◆ Prompt: Go through the data below and report how many lines contain "pencil"; the reply holds only that number.

Records from a dataset:

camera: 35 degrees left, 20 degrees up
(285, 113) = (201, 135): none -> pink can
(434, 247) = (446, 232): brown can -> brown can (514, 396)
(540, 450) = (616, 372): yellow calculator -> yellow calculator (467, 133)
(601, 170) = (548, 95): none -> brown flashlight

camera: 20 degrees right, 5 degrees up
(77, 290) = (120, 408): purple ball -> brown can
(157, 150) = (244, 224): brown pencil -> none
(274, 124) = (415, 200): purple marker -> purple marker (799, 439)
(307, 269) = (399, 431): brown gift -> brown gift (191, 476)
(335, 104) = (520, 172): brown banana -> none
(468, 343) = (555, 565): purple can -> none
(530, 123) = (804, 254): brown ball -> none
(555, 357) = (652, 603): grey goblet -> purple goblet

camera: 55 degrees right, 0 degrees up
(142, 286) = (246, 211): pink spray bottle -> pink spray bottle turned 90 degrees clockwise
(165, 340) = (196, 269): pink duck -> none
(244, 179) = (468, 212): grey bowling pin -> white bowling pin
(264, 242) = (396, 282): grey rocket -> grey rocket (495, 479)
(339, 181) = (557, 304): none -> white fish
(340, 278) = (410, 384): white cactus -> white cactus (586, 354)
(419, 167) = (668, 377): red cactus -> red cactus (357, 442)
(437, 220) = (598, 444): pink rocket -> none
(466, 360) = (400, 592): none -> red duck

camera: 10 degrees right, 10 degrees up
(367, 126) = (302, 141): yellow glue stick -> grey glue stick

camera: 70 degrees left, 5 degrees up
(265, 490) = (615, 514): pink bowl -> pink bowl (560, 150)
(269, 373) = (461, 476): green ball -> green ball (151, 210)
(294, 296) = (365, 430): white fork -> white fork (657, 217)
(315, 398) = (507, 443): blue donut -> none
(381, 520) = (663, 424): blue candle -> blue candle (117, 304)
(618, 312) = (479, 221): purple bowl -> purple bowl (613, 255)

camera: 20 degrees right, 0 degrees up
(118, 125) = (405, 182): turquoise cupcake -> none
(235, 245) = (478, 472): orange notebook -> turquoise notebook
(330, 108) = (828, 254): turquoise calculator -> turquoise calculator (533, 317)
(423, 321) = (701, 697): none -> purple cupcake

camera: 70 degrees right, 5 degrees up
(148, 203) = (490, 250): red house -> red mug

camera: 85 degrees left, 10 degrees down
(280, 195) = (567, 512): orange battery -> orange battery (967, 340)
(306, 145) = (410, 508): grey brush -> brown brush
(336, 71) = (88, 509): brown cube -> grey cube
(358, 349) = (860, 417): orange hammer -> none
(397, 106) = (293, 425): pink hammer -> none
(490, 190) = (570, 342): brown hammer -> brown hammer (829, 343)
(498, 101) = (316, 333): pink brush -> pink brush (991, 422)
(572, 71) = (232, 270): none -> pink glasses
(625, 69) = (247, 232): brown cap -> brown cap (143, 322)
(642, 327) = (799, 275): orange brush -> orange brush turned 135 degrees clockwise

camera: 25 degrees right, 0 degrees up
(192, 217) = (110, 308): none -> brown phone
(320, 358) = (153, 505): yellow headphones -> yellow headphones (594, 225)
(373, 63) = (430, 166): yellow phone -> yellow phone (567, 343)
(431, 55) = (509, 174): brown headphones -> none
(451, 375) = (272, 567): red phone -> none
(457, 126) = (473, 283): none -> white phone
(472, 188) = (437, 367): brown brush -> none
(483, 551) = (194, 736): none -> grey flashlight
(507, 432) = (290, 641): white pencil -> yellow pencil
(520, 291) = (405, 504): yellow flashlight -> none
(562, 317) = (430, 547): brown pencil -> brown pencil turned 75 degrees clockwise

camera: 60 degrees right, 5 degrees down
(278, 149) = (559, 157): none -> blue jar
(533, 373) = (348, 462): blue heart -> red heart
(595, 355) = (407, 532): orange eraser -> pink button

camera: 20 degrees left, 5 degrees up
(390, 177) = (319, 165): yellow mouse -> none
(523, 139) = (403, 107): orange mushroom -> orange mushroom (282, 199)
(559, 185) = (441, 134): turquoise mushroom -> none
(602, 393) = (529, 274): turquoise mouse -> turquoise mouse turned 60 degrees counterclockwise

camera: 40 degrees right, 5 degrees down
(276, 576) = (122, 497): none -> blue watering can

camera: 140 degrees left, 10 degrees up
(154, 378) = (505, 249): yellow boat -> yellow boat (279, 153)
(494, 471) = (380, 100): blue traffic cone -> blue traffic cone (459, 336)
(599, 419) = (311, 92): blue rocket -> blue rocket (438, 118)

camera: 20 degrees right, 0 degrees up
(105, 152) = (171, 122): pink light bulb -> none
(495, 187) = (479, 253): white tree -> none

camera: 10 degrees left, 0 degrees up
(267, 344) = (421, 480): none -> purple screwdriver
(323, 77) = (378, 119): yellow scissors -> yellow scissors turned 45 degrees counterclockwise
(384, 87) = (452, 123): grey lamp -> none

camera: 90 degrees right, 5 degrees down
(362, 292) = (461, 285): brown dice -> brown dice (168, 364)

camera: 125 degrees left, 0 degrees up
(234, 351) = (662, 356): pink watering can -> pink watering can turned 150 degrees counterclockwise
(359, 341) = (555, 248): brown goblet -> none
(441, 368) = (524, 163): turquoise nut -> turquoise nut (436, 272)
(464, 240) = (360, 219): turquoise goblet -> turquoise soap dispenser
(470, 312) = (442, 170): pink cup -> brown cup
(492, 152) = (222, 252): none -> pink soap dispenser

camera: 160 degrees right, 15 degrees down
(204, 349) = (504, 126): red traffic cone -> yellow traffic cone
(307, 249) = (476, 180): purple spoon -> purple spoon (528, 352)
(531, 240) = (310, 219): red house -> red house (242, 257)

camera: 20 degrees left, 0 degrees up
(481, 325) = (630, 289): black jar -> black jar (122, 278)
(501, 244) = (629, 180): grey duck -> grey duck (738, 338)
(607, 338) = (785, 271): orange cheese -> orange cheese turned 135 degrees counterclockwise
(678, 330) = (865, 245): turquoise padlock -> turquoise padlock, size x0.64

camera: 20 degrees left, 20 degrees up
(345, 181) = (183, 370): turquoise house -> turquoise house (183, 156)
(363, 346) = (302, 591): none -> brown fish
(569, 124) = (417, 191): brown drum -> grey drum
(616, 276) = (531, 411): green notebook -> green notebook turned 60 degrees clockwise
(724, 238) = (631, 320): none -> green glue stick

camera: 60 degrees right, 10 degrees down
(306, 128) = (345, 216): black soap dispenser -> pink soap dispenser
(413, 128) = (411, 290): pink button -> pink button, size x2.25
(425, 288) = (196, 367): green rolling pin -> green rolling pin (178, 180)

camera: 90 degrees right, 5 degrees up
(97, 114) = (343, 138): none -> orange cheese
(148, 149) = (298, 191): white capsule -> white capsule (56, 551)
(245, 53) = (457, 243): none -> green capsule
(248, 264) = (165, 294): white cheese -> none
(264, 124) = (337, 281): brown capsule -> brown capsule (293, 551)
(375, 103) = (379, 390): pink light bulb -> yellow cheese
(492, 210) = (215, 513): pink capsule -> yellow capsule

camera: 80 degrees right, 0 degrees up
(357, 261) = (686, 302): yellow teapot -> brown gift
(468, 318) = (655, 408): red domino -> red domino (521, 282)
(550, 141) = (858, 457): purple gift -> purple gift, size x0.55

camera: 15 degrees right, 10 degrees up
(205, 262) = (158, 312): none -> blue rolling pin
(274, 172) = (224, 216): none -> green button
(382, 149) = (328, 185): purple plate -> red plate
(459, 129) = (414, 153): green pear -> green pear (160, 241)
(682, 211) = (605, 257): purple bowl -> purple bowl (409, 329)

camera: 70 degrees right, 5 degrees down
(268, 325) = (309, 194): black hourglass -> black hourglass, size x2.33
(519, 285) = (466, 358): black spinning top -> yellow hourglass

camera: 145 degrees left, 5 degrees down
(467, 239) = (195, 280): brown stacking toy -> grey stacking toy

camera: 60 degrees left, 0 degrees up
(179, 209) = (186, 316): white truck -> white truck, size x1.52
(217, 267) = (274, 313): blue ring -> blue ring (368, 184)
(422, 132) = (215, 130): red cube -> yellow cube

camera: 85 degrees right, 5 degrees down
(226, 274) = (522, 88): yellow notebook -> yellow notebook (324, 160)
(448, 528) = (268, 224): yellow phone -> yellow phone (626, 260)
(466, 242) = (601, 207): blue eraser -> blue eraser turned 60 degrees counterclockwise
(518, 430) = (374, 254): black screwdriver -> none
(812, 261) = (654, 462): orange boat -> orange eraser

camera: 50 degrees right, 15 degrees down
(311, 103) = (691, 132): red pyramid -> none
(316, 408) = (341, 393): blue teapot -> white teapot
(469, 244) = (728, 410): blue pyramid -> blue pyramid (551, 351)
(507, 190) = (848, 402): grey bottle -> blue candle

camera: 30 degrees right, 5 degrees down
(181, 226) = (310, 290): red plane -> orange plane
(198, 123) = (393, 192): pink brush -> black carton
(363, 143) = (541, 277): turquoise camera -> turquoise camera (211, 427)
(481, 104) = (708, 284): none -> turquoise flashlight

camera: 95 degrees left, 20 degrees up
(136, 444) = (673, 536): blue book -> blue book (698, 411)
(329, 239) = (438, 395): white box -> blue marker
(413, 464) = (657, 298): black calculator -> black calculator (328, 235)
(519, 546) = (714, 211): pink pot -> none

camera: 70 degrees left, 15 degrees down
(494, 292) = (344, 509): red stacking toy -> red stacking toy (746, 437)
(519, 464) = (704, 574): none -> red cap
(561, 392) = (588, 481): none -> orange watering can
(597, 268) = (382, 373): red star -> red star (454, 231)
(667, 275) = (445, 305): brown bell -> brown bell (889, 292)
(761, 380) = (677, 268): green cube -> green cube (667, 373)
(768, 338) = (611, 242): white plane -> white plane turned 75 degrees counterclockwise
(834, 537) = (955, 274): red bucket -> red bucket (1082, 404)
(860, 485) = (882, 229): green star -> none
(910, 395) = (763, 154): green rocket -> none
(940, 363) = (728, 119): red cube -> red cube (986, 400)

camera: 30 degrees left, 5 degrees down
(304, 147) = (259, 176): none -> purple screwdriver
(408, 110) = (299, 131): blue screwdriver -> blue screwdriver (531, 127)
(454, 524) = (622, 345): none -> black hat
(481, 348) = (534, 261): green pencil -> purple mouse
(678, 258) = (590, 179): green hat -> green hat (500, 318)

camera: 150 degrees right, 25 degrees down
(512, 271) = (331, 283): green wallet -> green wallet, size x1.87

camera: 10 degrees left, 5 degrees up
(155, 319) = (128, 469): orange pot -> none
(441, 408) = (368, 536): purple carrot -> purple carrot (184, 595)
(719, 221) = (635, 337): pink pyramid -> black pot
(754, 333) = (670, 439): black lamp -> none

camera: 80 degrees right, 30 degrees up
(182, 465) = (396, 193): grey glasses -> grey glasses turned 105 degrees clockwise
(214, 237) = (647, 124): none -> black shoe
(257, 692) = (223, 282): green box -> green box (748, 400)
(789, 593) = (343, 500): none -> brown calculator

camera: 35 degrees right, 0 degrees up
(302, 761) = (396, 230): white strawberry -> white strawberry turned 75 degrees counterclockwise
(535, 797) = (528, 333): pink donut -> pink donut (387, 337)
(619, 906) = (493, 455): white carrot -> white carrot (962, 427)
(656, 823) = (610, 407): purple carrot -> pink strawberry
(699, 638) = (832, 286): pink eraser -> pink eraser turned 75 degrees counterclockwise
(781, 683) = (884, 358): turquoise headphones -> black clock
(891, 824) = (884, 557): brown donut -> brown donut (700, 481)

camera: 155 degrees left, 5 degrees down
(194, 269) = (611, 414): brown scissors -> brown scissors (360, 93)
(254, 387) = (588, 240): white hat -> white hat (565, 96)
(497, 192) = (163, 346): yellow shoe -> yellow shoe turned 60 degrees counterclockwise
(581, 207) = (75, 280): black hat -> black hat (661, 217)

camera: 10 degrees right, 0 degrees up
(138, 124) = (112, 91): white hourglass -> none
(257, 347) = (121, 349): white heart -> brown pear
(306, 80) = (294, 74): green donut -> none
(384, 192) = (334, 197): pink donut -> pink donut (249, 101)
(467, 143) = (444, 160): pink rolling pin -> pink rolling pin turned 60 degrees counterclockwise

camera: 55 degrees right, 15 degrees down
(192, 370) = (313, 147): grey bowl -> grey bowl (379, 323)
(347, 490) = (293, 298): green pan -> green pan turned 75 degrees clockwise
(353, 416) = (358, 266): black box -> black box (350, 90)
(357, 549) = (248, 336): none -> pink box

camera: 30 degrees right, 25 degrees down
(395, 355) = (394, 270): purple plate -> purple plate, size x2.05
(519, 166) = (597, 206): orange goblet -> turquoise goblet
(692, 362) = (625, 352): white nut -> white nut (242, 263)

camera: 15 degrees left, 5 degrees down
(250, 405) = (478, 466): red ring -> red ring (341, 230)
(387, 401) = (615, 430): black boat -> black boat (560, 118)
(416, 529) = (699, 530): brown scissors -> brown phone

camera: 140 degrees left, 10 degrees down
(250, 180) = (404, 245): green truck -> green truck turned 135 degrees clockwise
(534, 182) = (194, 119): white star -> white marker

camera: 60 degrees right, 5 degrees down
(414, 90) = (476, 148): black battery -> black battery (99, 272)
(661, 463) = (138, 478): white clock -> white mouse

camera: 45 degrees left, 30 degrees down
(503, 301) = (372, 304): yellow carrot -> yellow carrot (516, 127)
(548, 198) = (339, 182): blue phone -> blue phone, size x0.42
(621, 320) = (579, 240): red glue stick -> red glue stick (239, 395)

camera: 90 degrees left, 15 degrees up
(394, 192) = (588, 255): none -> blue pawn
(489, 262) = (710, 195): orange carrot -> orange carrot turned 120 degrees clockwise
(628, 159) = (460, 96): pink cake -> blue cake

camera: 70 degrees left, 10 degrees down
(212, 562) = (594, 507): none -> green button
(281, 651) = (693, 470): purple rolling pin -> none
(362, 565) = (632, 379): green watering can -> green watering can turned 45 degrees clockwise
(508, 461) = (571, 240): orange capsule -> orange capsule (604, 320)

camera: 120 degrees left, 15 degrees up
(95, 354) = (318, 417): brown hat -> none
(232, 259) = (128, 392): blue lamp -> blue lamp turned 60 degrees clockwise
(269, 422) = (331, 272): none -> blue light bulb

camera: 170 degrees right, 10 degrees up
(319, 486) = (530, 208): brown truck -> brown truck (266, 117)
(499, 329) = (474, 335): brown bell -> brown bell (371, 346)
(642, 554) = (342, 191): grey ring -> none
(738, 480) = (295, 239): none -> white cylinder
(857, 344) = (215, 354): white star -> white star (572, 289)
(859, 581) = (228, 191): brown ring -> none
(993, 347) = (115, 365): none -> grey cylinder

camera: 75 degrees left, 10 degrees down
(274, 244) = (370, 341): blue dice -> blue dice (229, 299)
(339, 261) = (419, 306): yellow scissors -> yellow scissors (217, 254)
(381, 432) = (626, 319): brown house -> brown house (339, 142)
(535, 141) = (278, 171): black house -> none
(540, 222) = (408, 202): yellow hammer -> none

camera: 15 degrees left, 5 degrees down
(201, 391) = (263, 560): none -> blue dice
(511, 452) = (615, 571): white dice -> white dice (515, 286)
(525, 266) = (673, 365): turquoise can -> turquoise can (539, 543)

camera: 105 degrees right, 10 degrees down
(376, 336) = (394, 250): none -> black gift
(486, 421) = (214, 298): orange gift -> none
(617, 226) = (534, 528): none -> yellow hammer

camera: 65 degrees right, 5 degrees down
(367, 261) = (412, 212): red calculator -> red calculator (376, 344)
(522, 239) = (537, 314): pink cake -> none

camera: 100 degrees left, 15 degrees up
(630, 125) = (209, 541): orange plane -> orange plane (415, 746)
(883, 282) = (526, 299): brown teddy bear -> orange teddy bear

◆ Worked solution: 4